**WHAT NEEDS TO BE DONE:** Repeat each entry word for word. Leave any images out of the copy.

**DATA FOR ANALYSIS:**
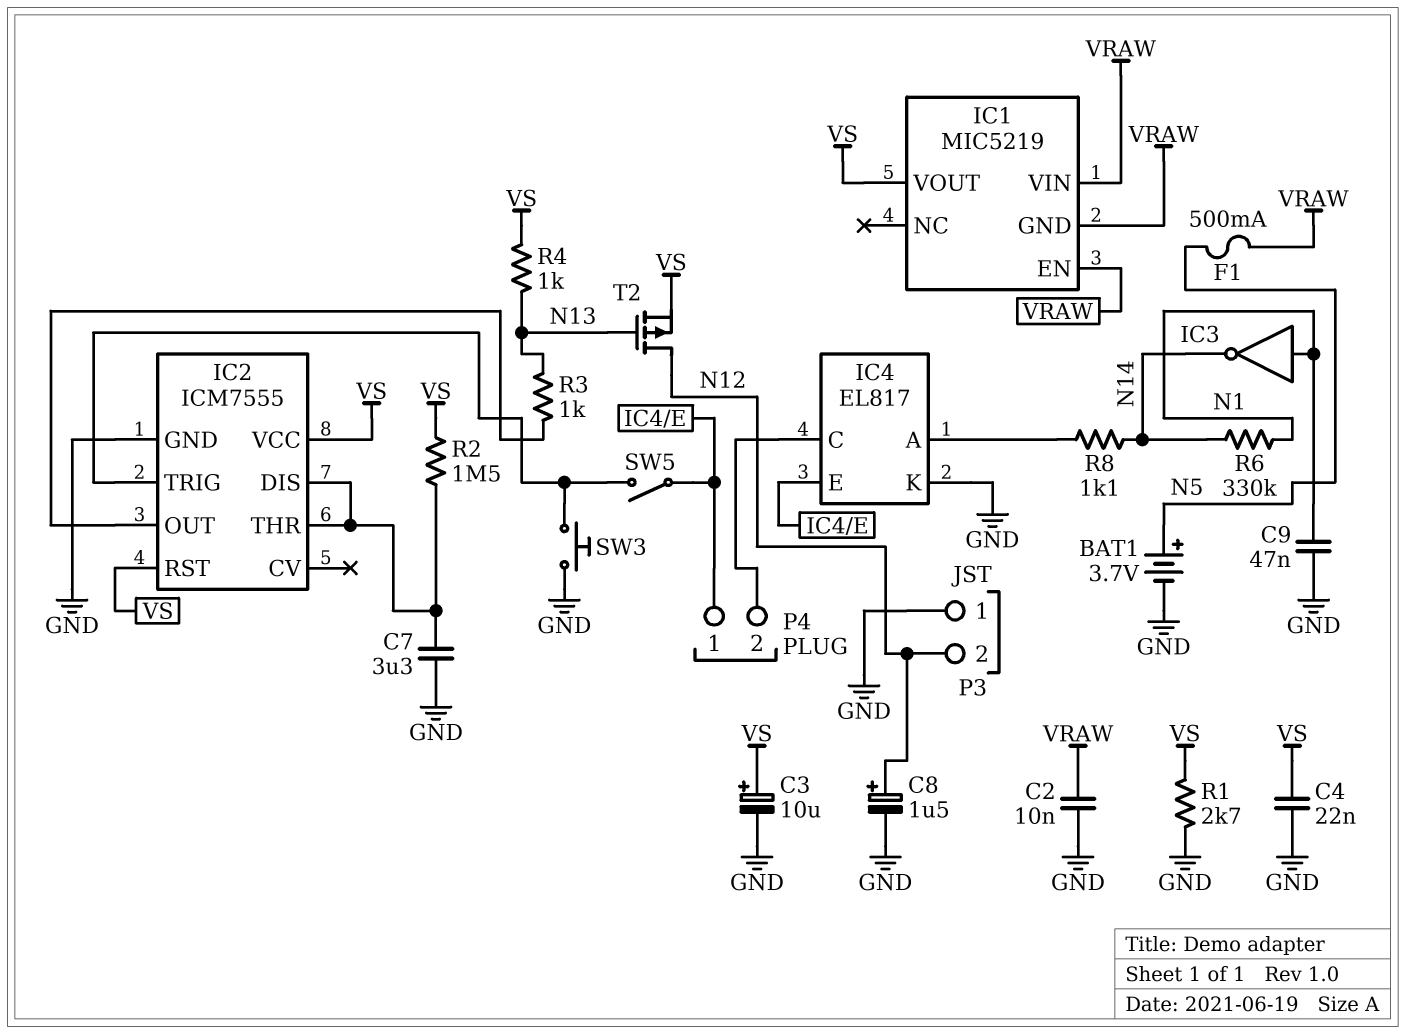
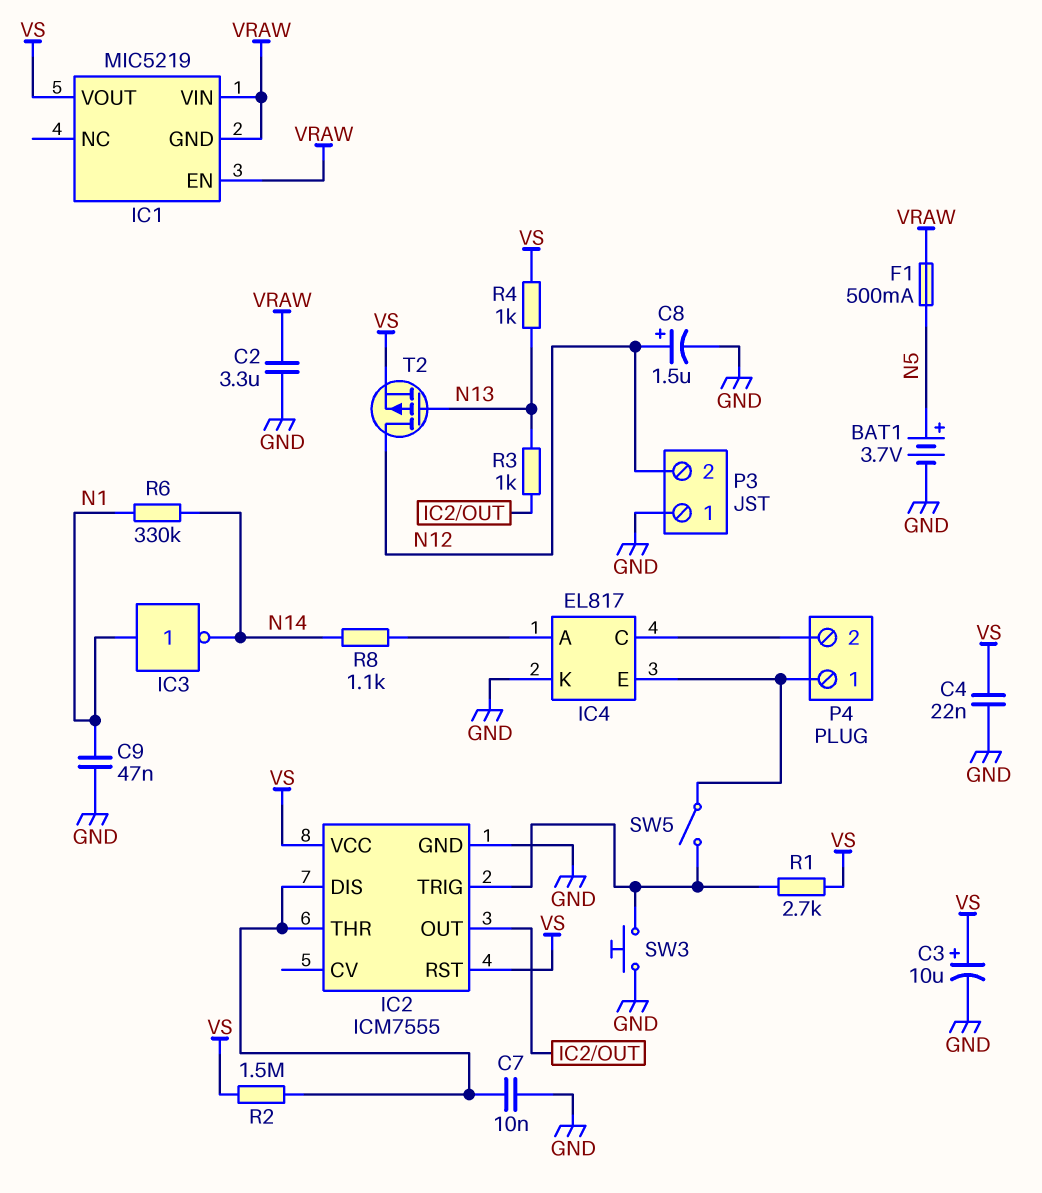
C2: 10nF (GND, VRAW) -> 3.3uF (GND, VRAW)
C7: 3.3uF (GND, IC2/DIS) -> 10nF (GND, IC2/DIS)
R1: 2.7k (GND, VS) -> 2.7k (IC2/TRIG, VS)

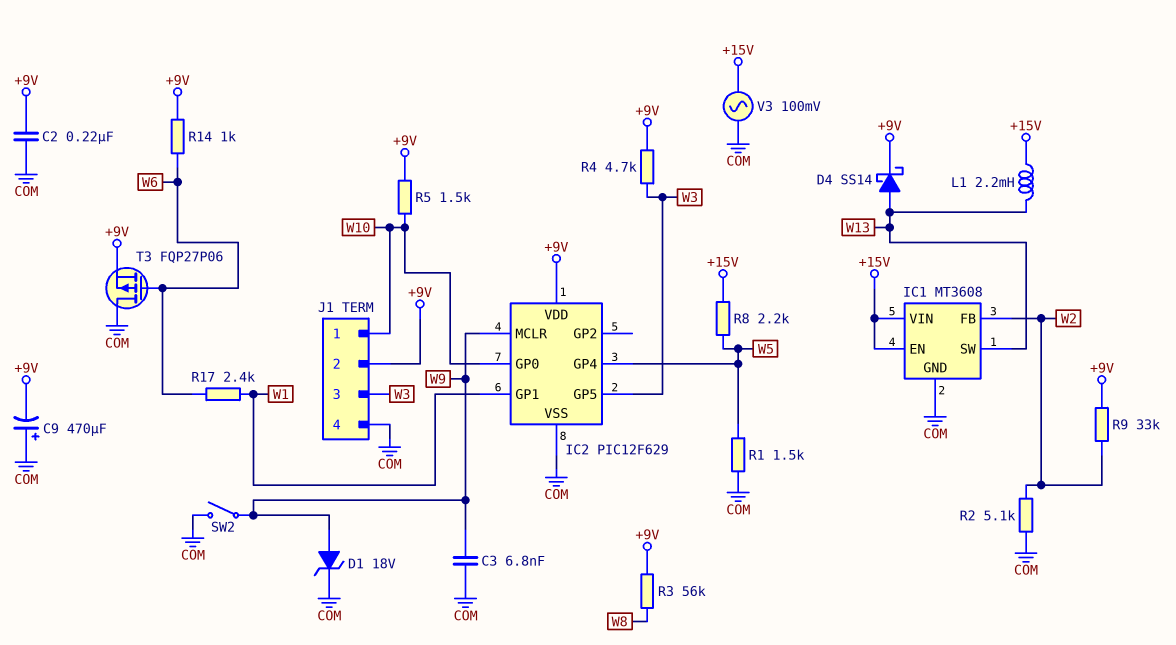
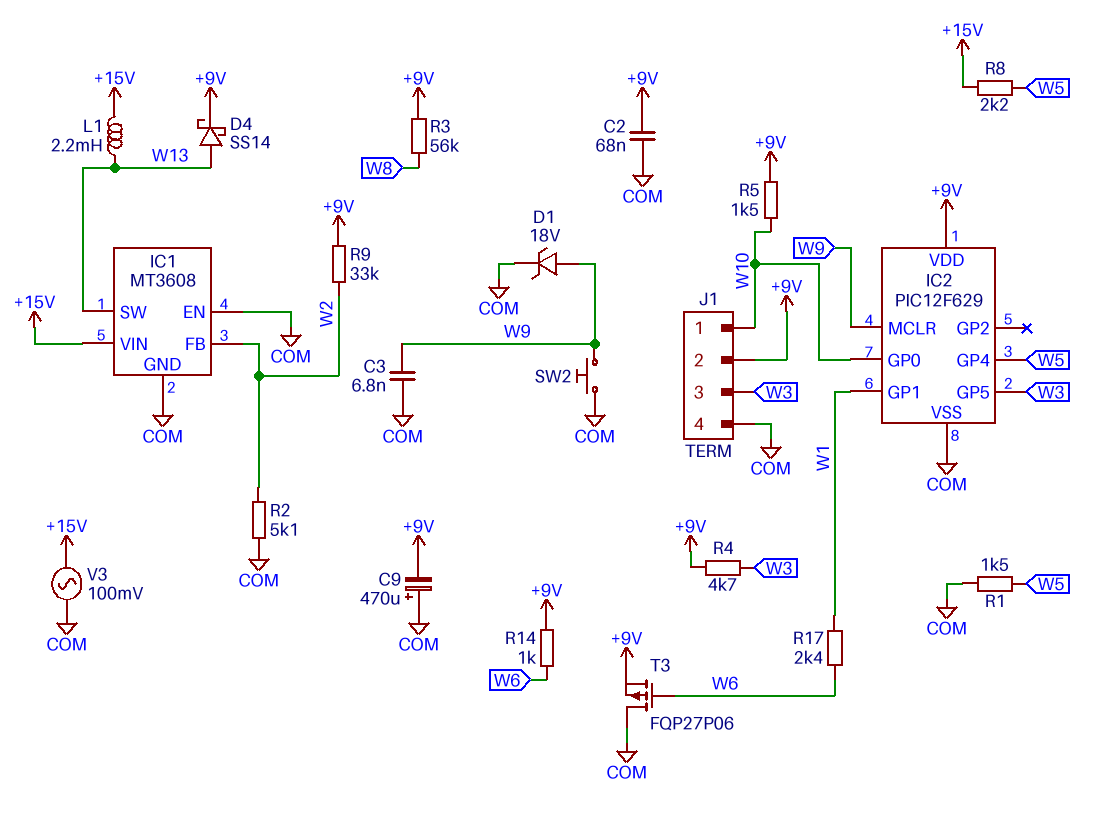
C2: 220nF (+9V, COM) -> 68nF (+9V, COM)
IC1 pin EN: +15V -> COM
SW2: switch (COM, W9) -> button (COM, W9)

**EXERCISE RESULT:**
C2: 10nF (GND, VRAW) -> 3.3uF (GND, VRAW)
C7: 3.3uF (GND, IC2/DIS) -> 10nF (GND, IC2/DIS)
R1: 2.7k (GND, VS) -> 2.7k (IC2/TRIG, VS)

C2: 220nF (+9V, COM) -> 68nF (+9V, COM)
IC1 pin EN: +15V -> COM
SW2: switch (COM, W9) -> button (COM, W9)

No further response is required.